● WHAT TO DO
Begin at the line containing "hardback (jet-black) (1st from left)" in the data below and go on through the line containing "rubber duck (leaf-green) (2nd from left)", repeating each line exactly; include both ends and no other line.

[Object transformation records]
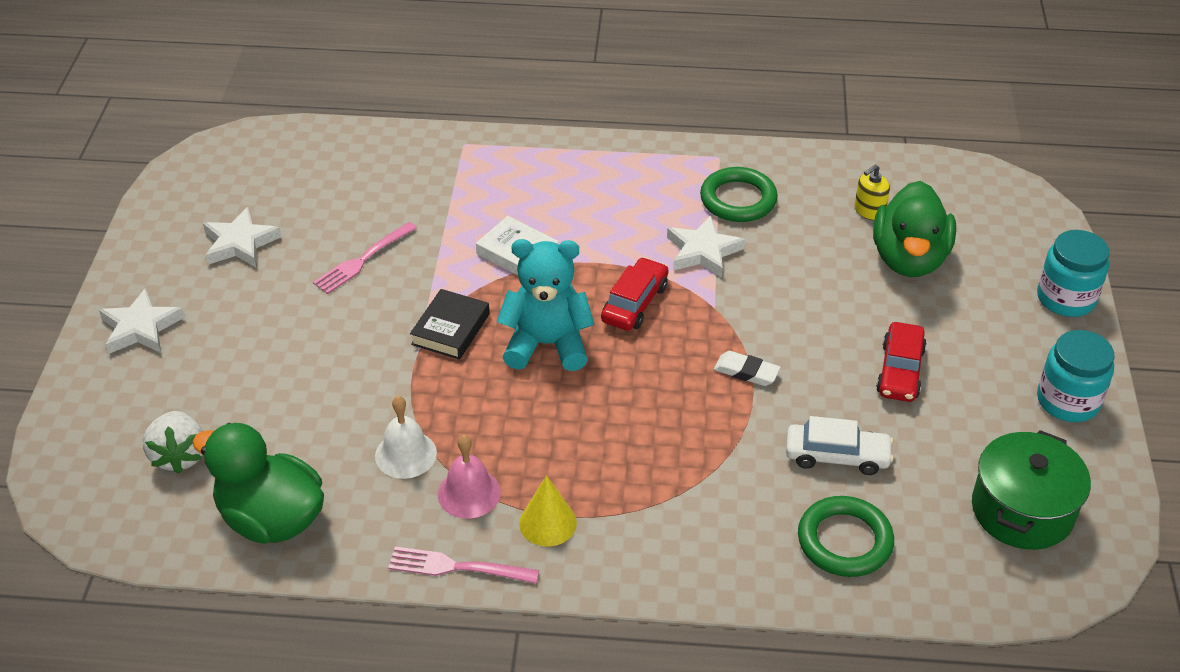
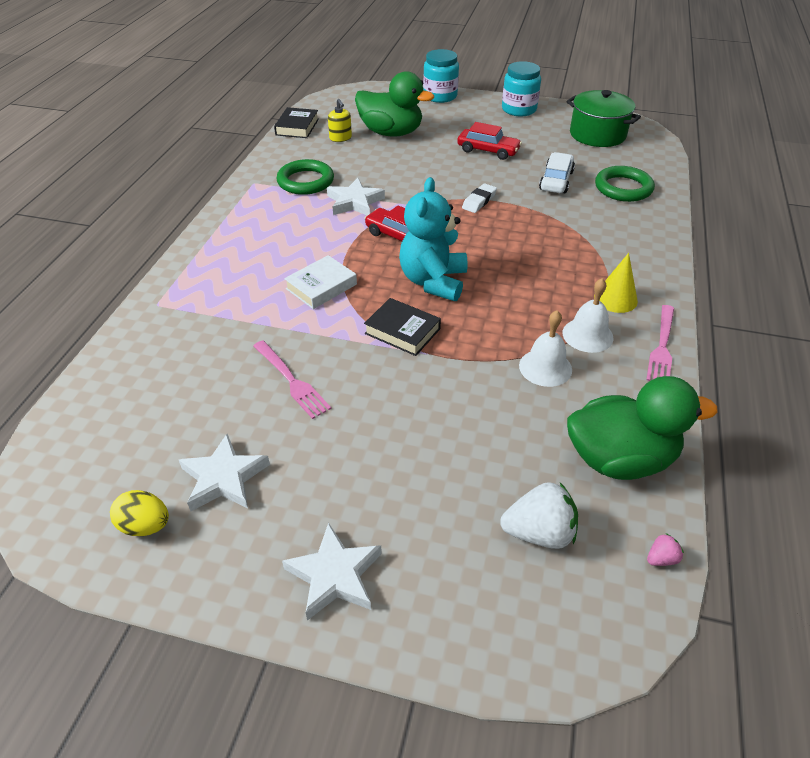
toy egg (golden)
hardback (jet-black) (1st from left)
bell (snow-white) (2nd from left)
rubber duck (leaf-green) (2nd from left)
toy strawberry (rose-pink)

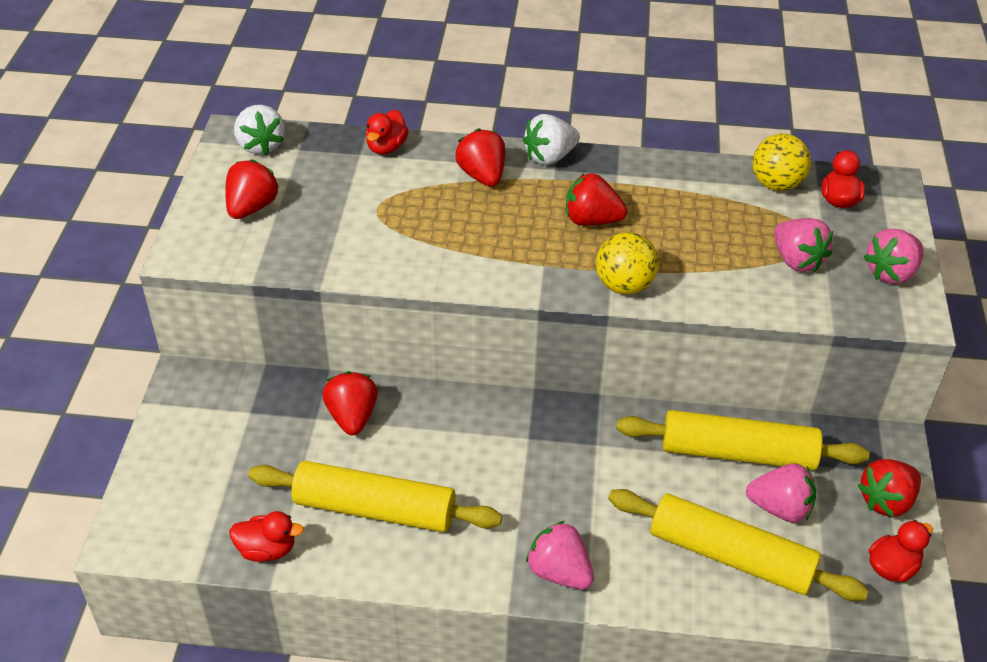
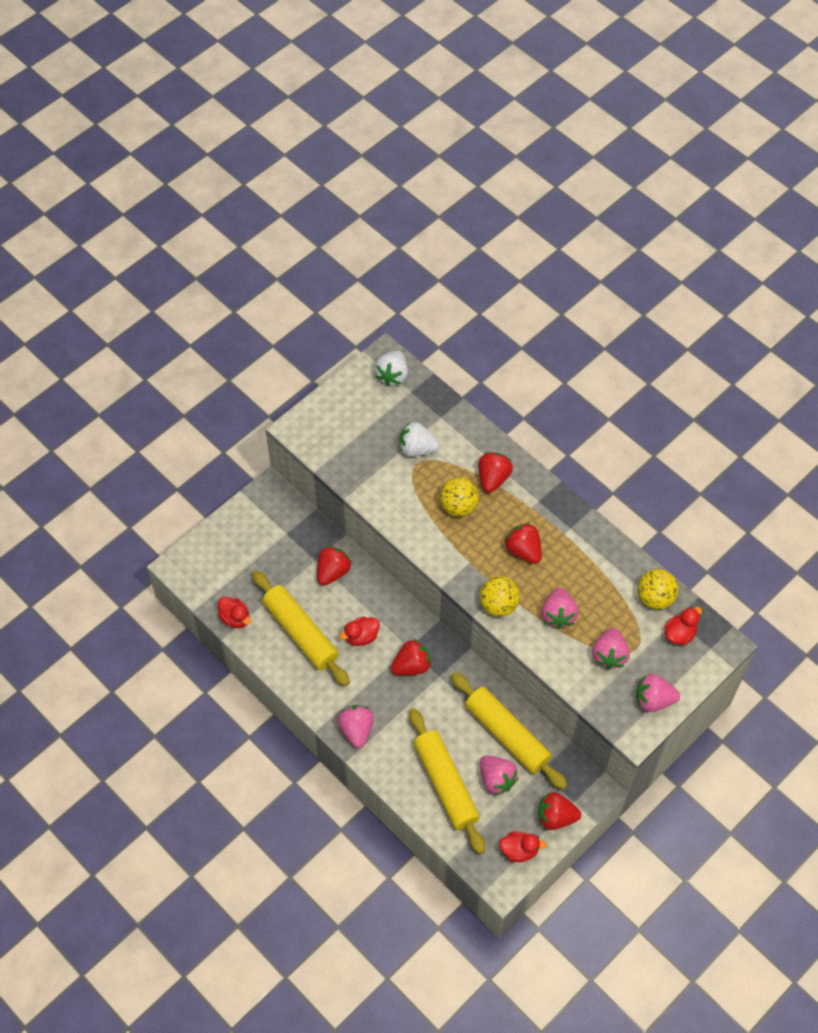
rubber duck (scarlet) (2nd from left)
toy strawberry (scarlet) (2nd from left)
toy strawberry (snow-white) (2nd from left)
play ball (golden) (1st from left)
toy strawberry (rose-pink) (3rd from left)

● RESULT
hardback (jet-black) (1st from left)
bell (snow-white) (2nd from left)
rubber duck (leaf-green) (2nd from left)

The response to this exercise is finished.